Rewrite every row below, swapping "screenshot" for "image" and keeping everything else unchanged, and leave the pictures out.
*** Data to process ***
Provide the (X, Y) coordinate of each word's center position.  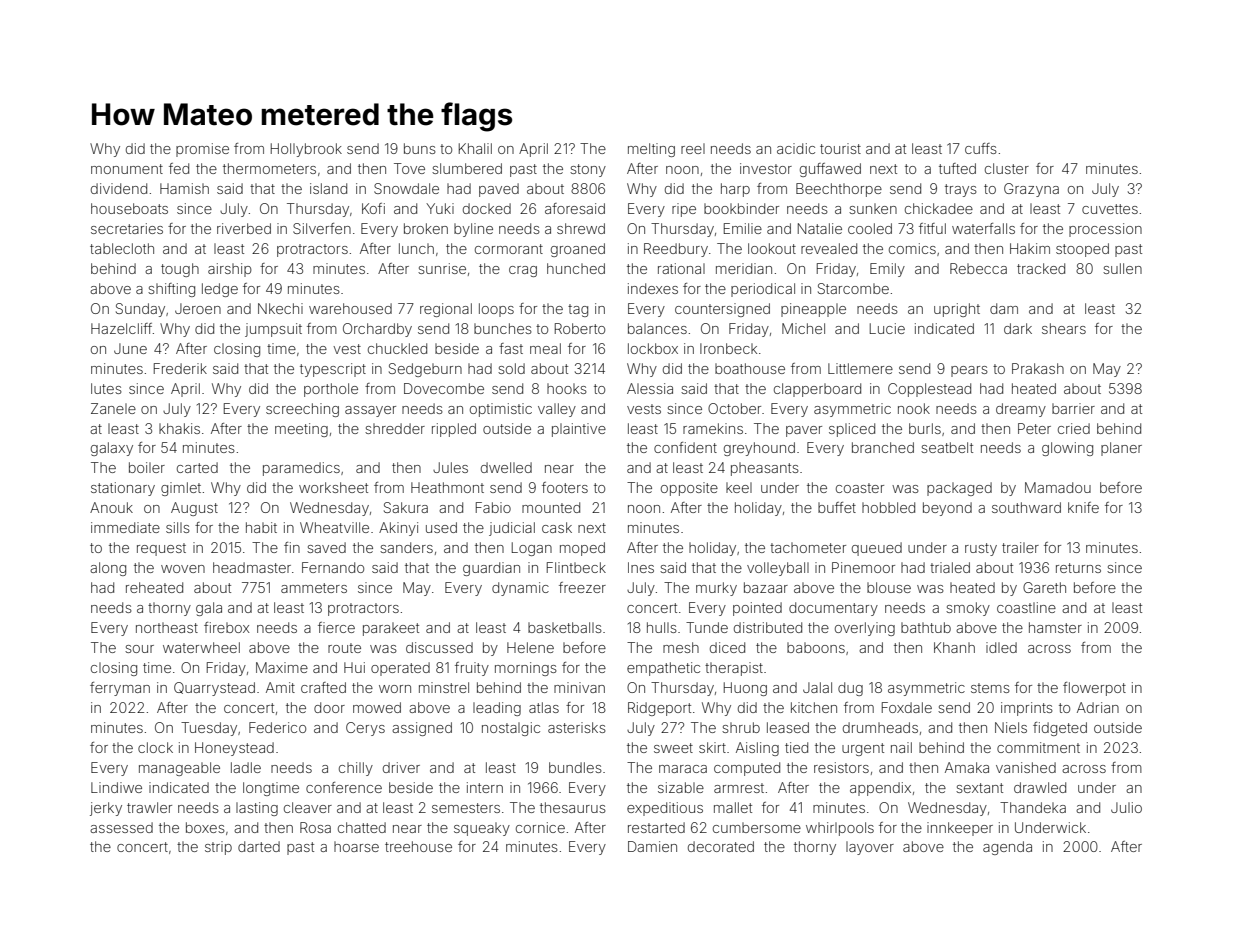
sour (139, 649)
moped (582, 549)
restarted (656, 827)
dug (850, 689)
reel (693, 148)
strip (218, 848)
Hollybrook (306, 150)
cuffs (981, 148)
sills (178, 527)
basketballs (565, 627)
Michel (803, 328)
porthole (331, 390)
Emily (887, 270)
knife (1083, 507)
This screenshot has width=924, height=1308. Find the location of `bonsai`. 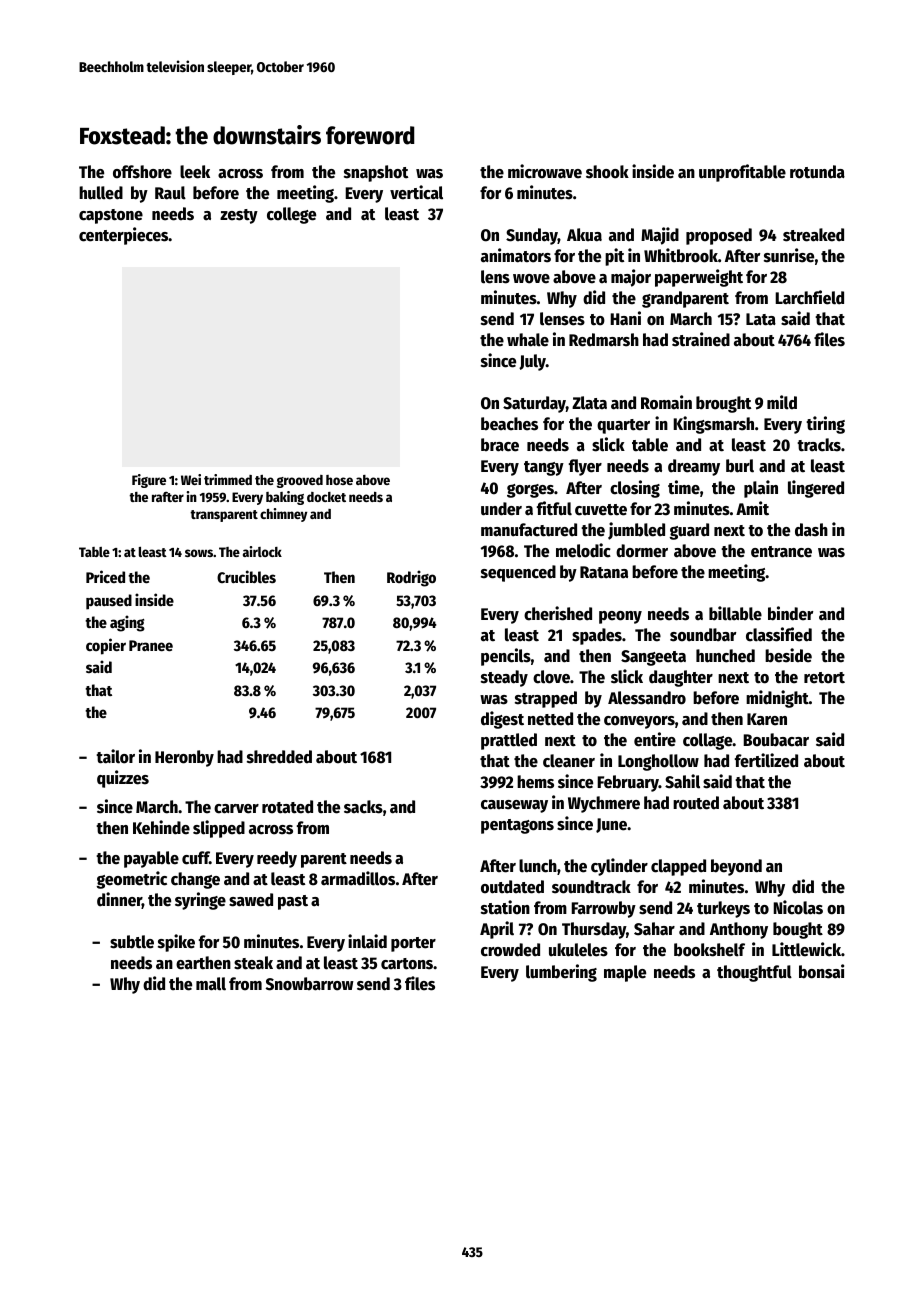

bonsai is located at coordinates (821, 971).
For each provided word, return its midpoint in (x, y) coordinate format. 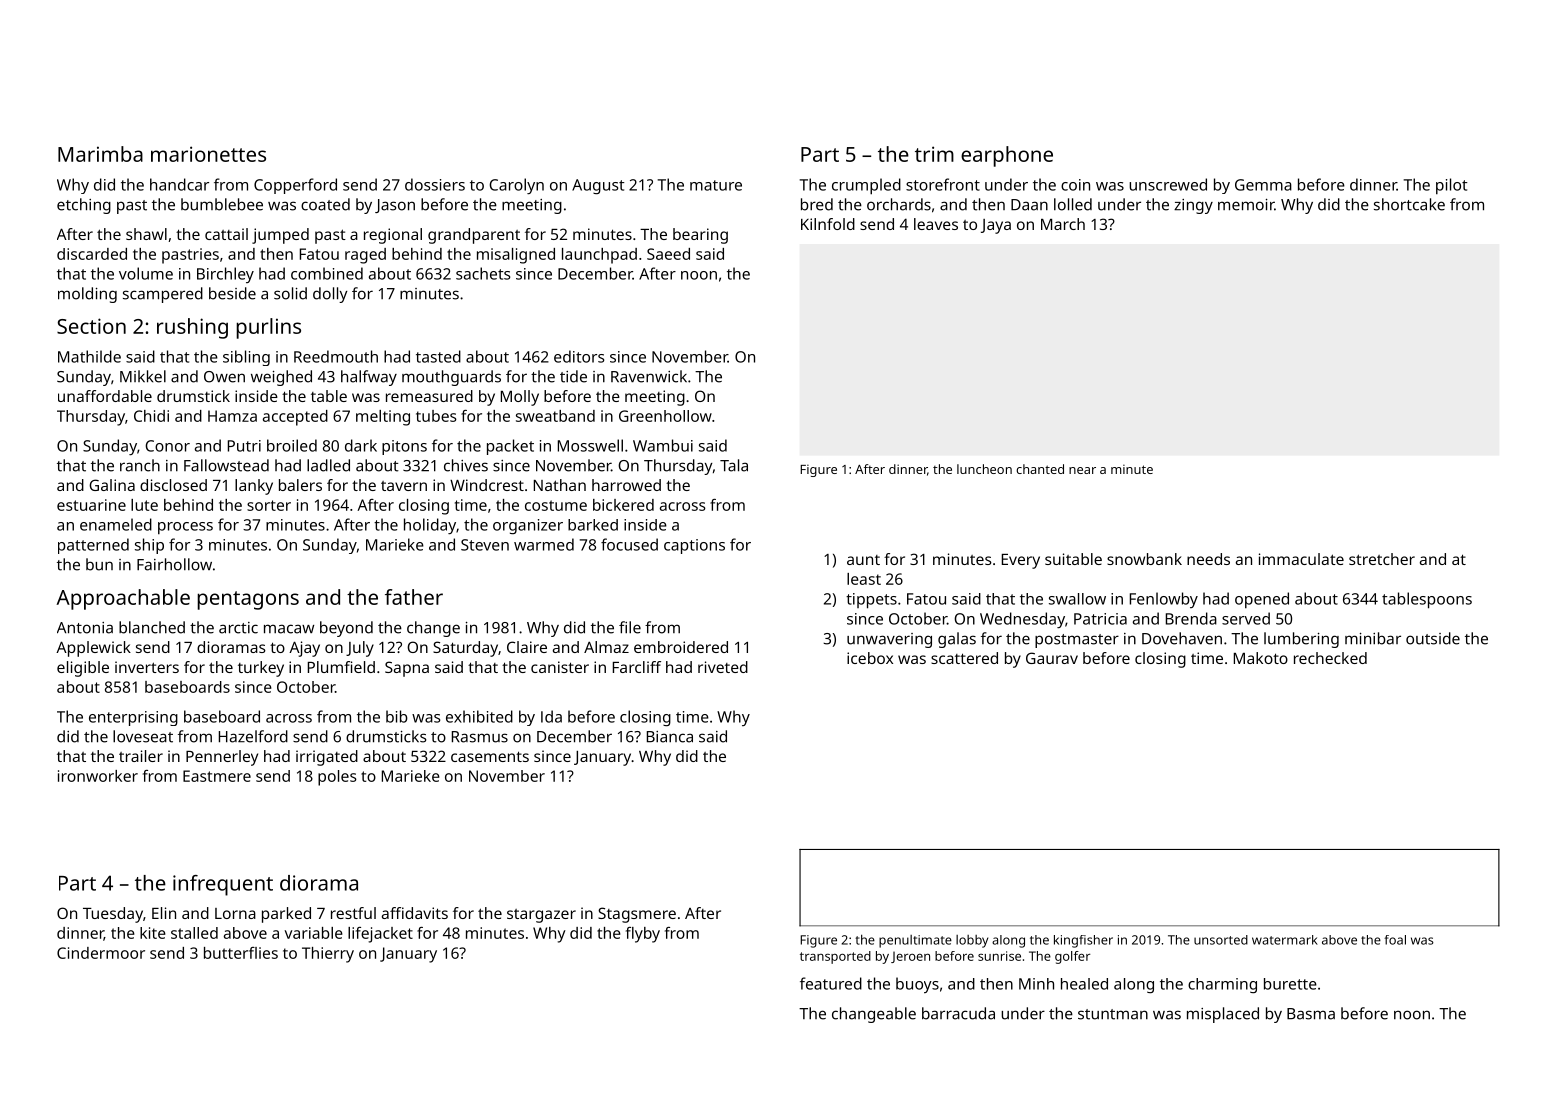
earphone (1007, 156)
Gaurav (1052, 658)
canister (560, 667)
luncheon (984, 469)
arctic (238, 628)
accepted (295, 418)
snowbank (1144, 559)
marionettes (208, 154)
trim (934, 154)
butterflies (241, 953)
***
#### Complete answer:
Provide the (X, Y) coordinate of each word's center position.  
sour (139, 649)
moped (582, 549)
restarted (656, 827)
dug (850, 689)
reel (693, 148)
strip (218, 848)
Hollybrook (306, 150)
cuffs (981, 148)
sills (178, 527)
basketballs (565, 627)
Michel (803, 328)
porthole (331, 390)
Emily (887, 270)
knife (1083, 507)
This image has width=924, height=1308. Find the location of `bonsai`. 

bonsai is located at coordinates (821, 971).
For each provided word, return its midpoint in (x, y) coordinate format. 
earphone (1007, 156)
Gaurav (1052, 658)
canister (560, 667)
luncheon (984, 469)
arctic (238, 628)
accepted (295, 418)
snowbank (1144, 559)
marionettes (208, 154)
trim (934, 154)
butterflies (241, 953)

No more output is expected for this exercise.